[Data shown]

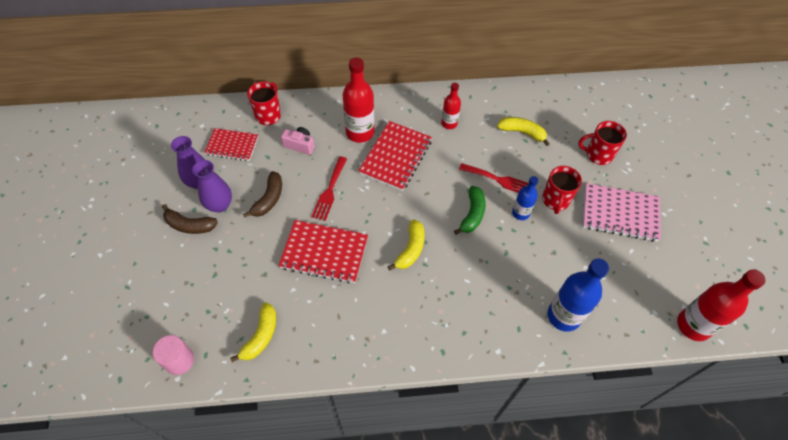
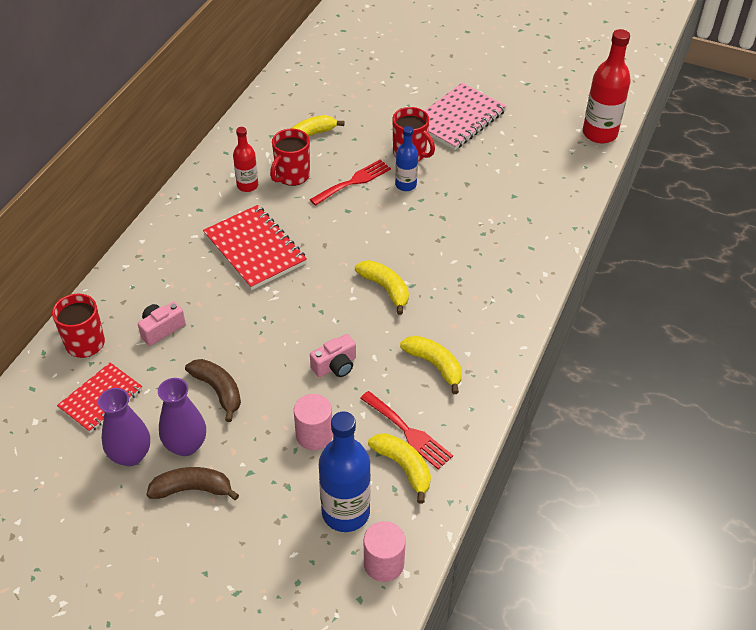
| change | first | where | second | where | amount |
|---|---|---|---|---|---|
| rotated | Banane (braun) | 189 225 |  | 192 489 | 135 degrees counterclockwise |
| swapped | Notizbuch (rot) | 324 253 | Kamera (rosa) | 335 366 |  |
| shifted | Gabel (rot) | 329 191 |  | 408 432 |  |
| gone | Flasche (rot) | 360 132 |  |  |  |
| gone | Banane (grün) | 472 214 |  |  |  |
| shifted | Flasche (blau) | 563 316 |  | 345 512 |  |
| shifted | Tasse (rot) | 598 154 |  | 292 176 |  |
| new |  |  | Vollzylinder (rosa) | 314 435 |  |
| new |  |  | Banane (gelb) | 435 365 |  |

[/Data shown]

Determine the number of lines in the records that contain the word "Banane", and provide that number alone.

> **Output below**
3